[Saved entries]
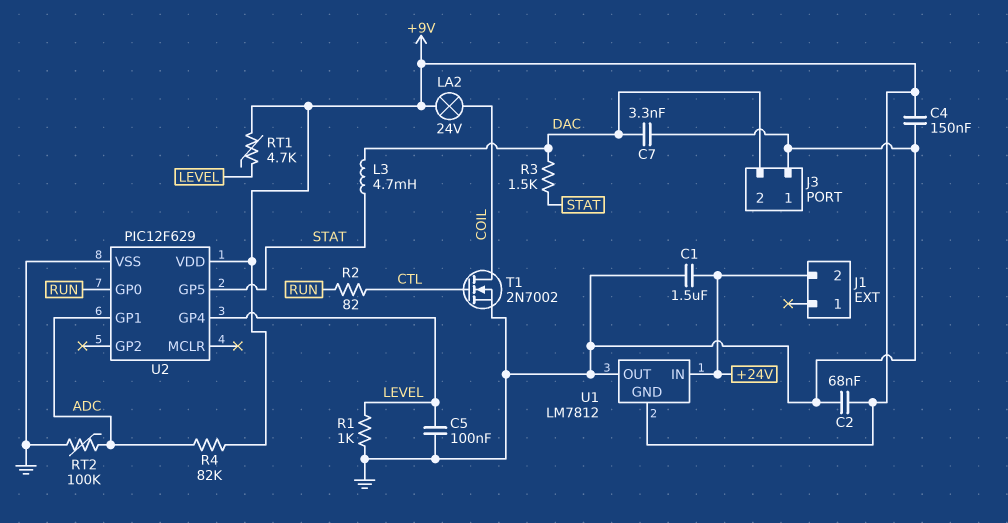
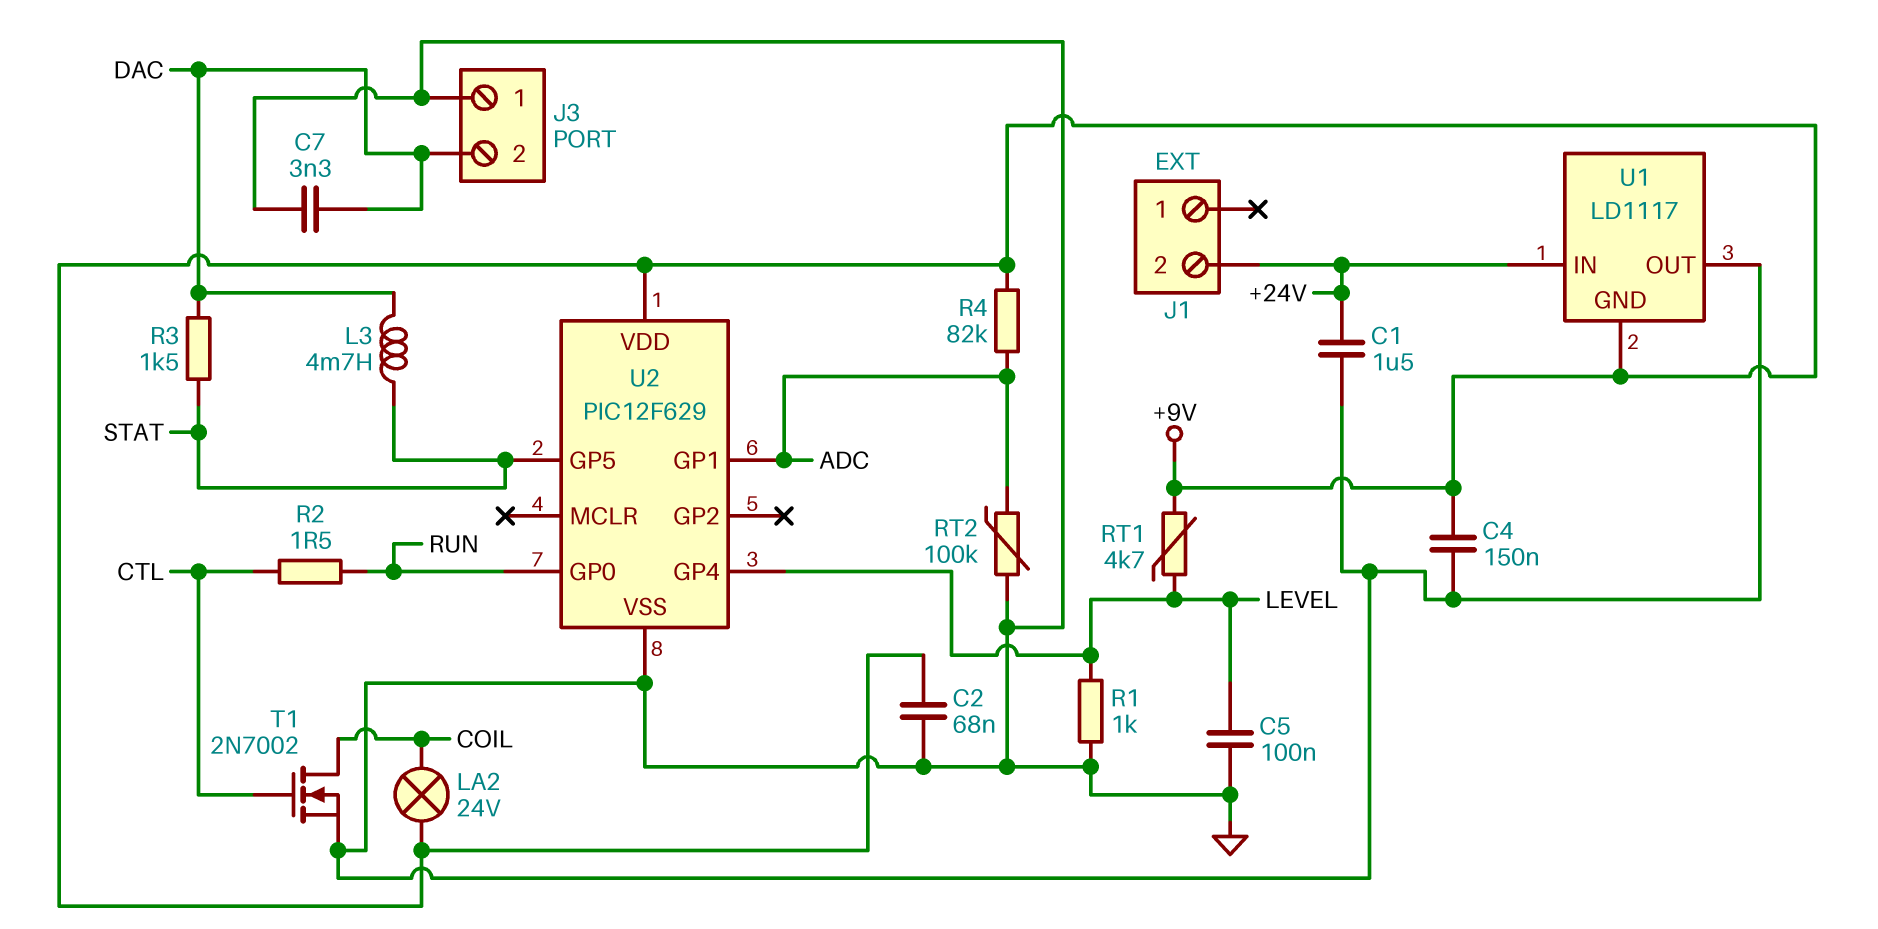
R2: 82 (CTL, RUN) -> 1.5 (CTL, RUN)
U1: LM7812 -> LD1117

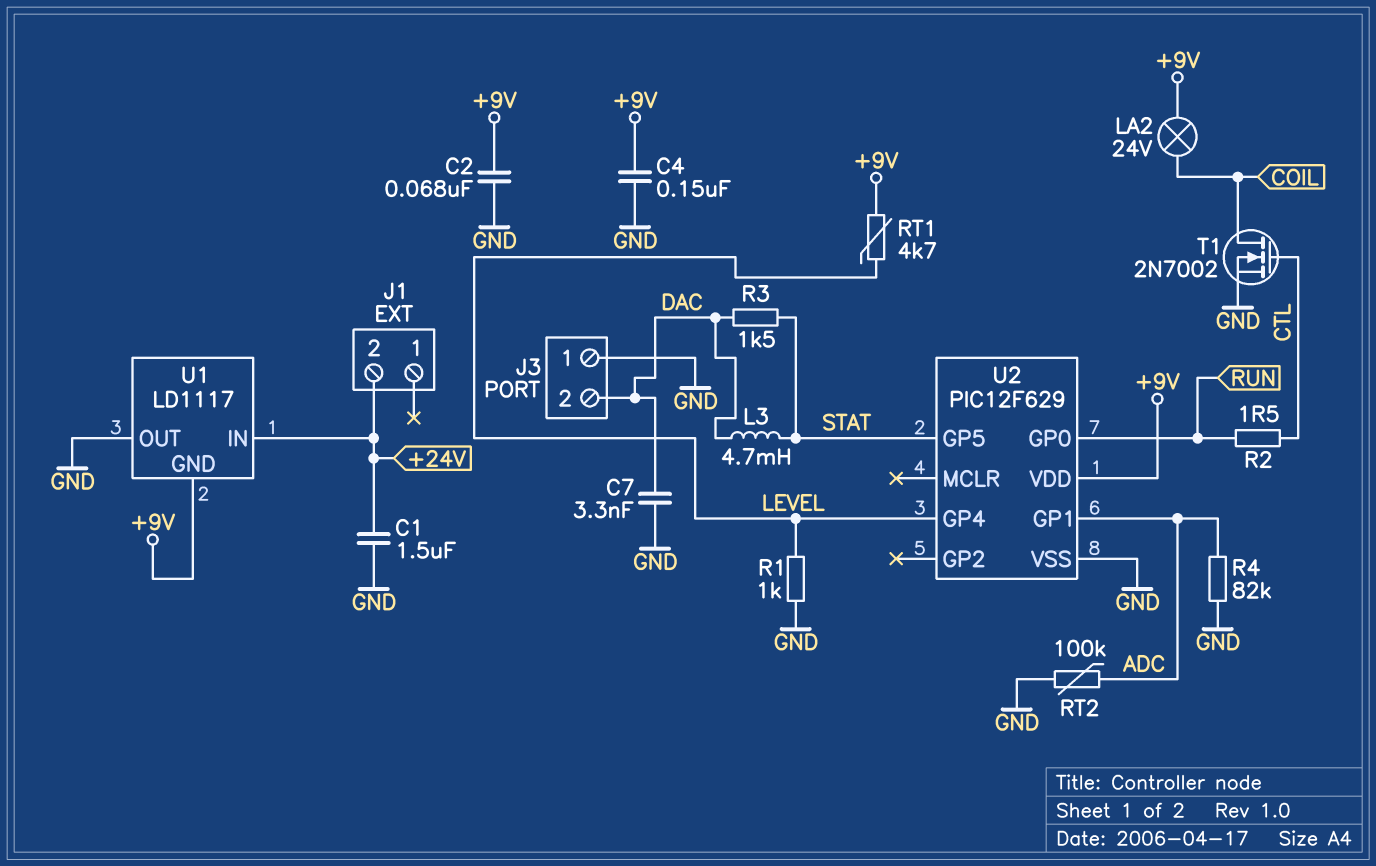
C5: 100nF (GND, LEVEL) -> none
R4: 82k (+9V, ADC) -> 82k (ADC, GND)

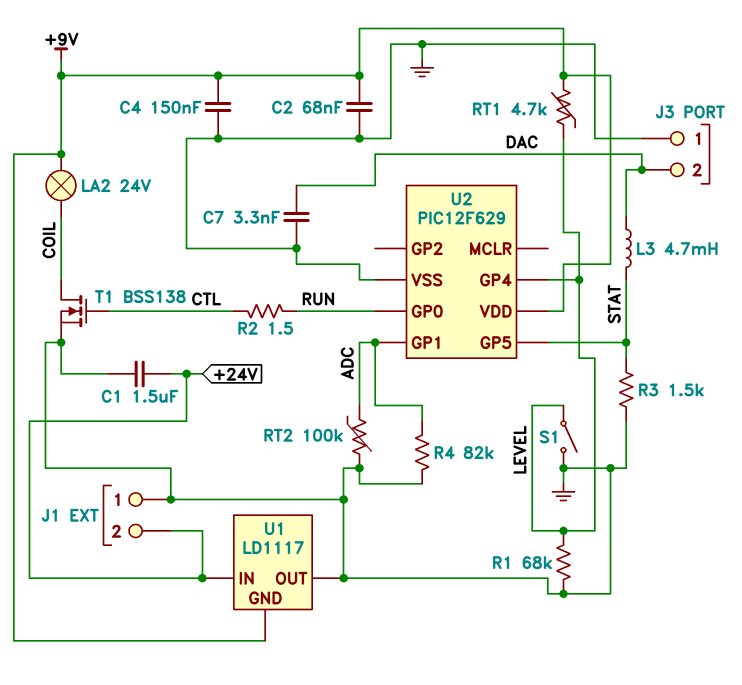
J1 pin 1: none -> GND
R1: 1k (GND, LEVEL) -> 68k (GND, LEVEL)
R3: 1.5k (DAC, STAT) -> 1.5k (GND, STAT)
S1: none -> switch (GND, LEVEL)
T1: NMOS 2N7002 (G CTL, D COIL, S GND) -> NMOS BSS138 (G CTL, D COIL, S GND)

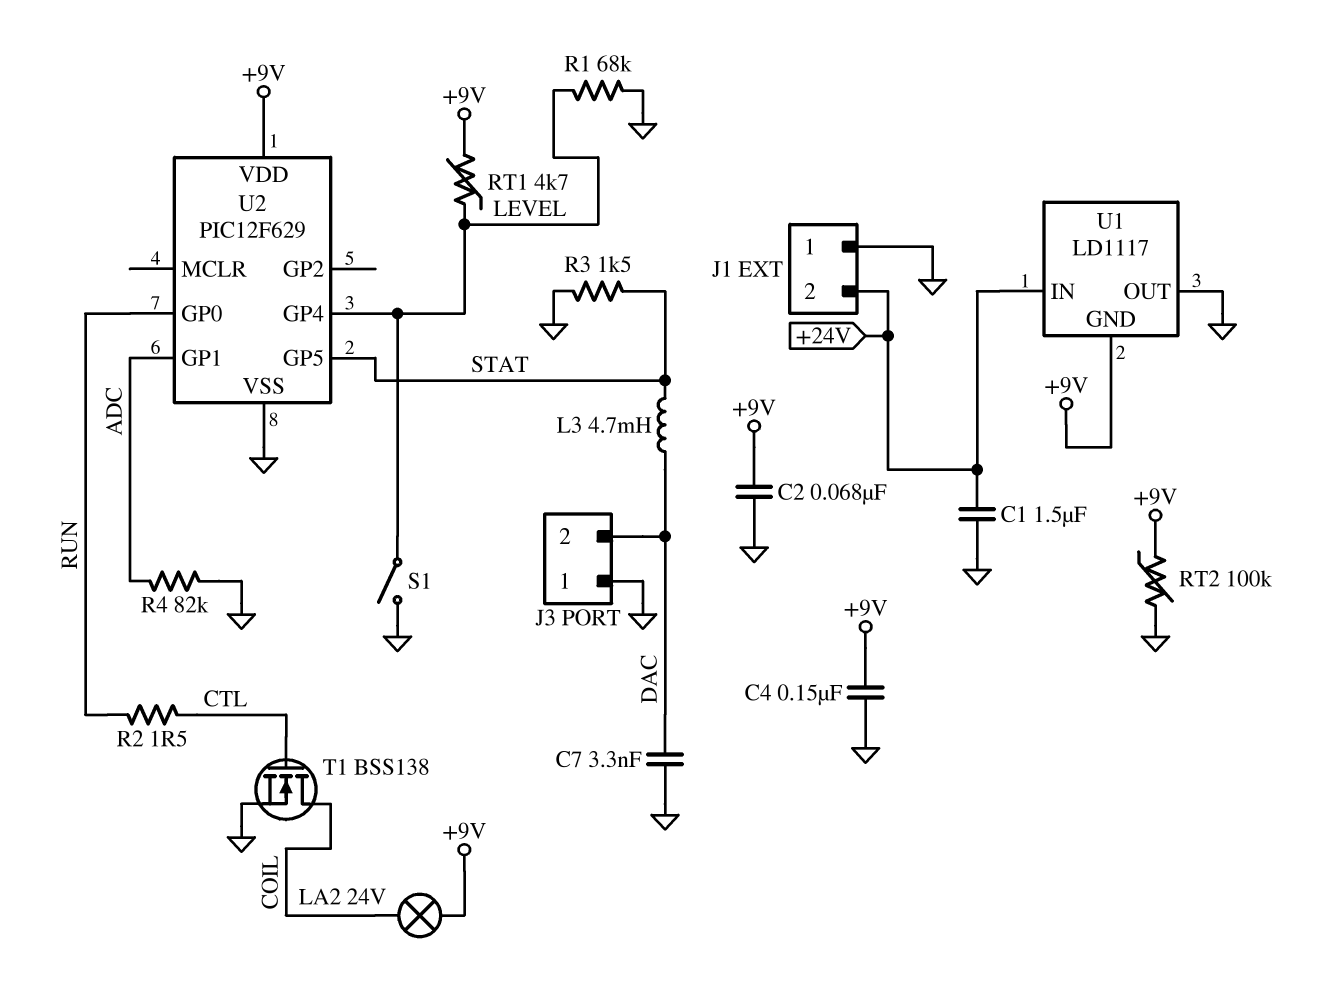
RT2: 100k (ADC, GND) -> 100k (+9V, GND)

...

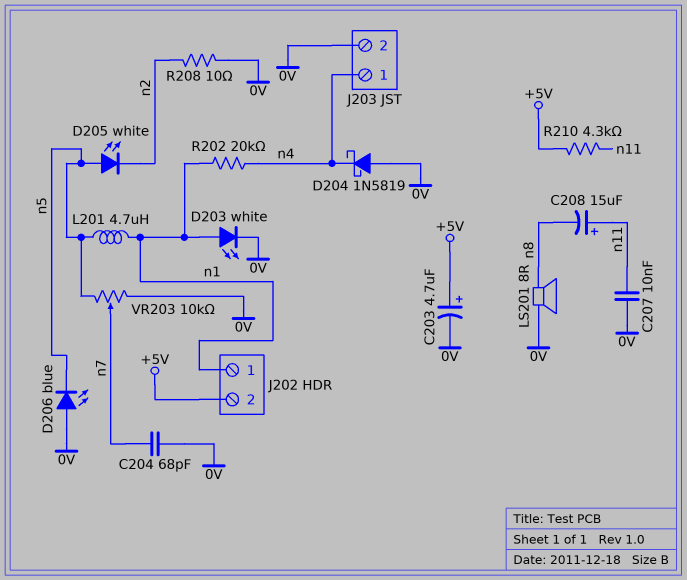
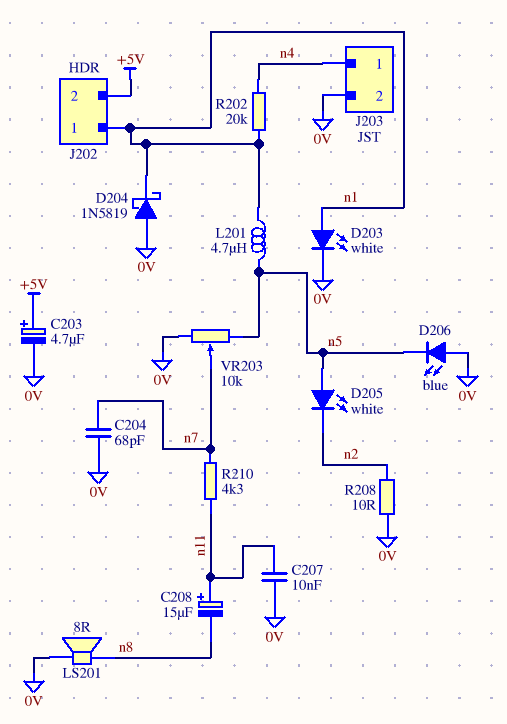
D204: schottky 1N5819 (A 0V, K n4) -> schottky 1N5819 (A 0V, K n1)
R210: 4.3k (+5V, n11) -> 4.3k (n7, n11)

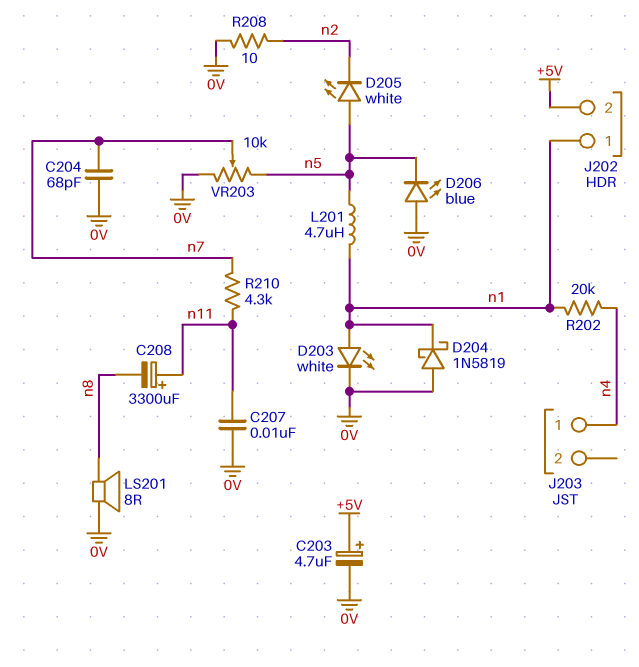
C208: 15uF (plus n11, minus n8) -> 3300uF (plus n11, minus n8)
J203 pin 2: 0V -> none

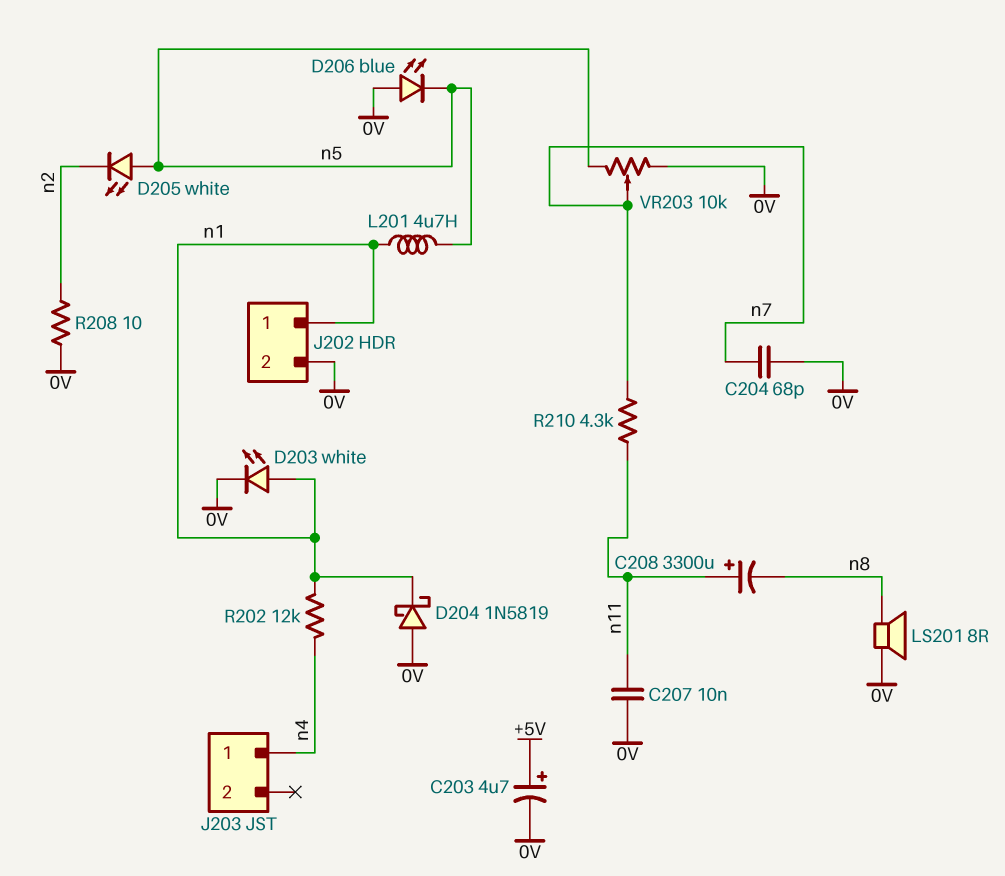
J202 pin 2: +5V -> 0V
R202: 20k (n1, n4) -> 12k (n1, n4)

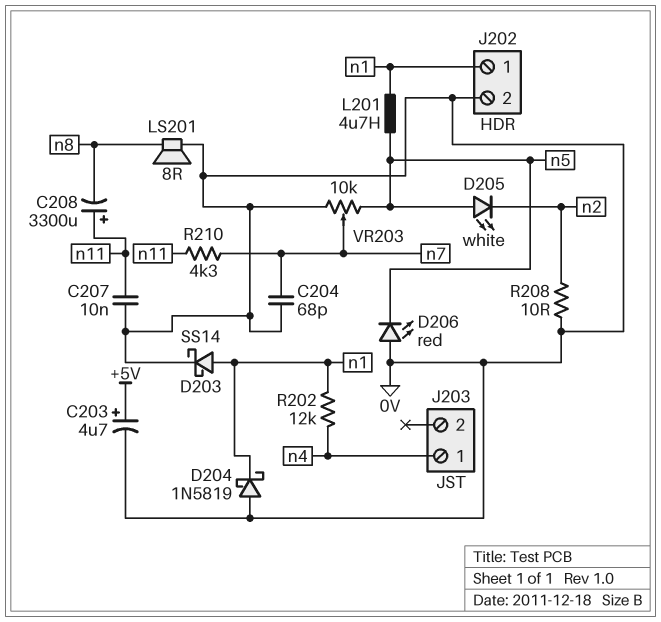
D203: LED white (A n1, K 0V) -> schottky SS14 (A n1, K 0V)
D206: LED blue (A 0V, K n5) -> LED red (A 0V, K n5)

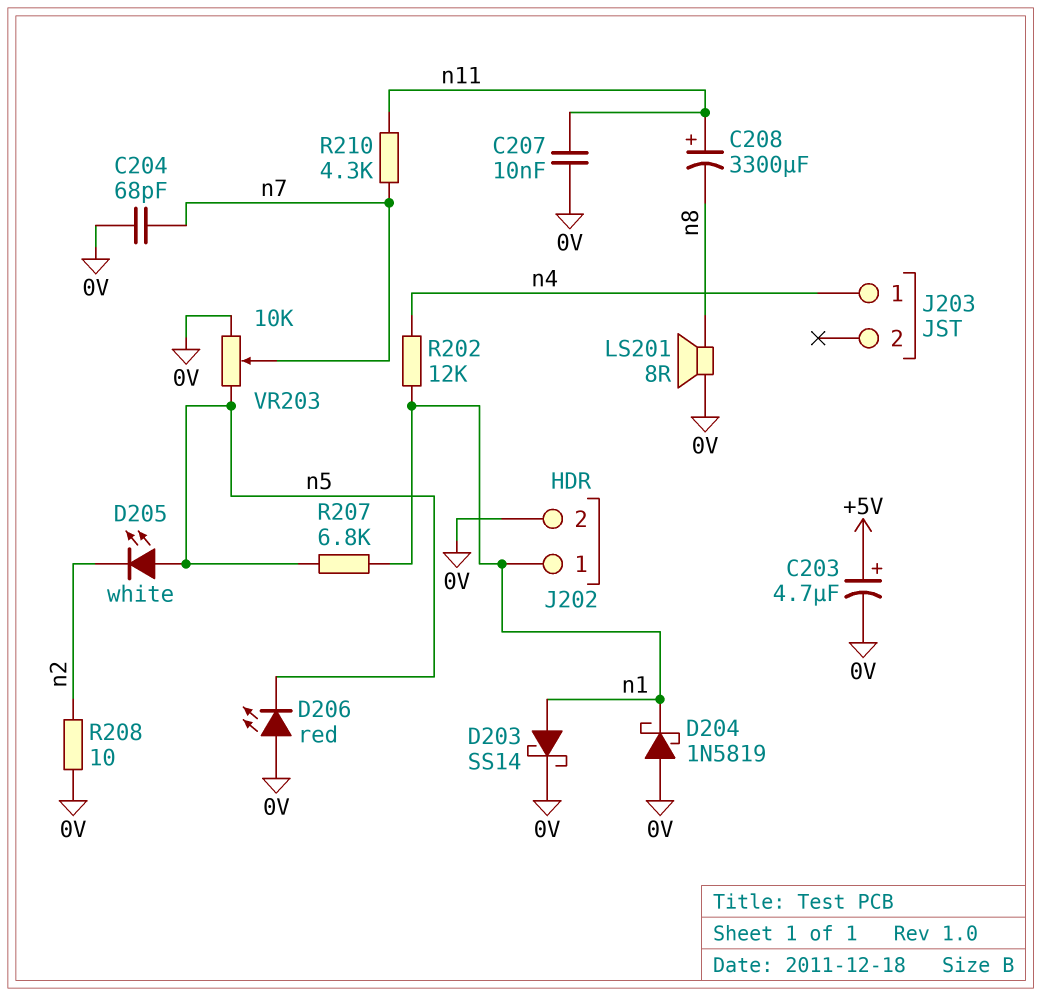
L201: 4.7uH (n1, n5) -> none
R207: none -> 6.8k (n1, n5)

Aim of the task: Using the data above, retype exactly and only the lines from the one containing "S1: none -> switch (GND, LEVEL)" up to and including the one containing "RT2: 100k (ADC, GND) -> 100k (+9V, GND)", with no pictures carried over.

Response:
S1: none -> switch (GND, LEVEL)
T1: NMOS 2N7002 (G CTL, D COIL, S GND) -> NMOS BSS138 (G CTL, D COIL, S GND)

RT2: 100k (ADC, GND) -> 100k (+9V, GND)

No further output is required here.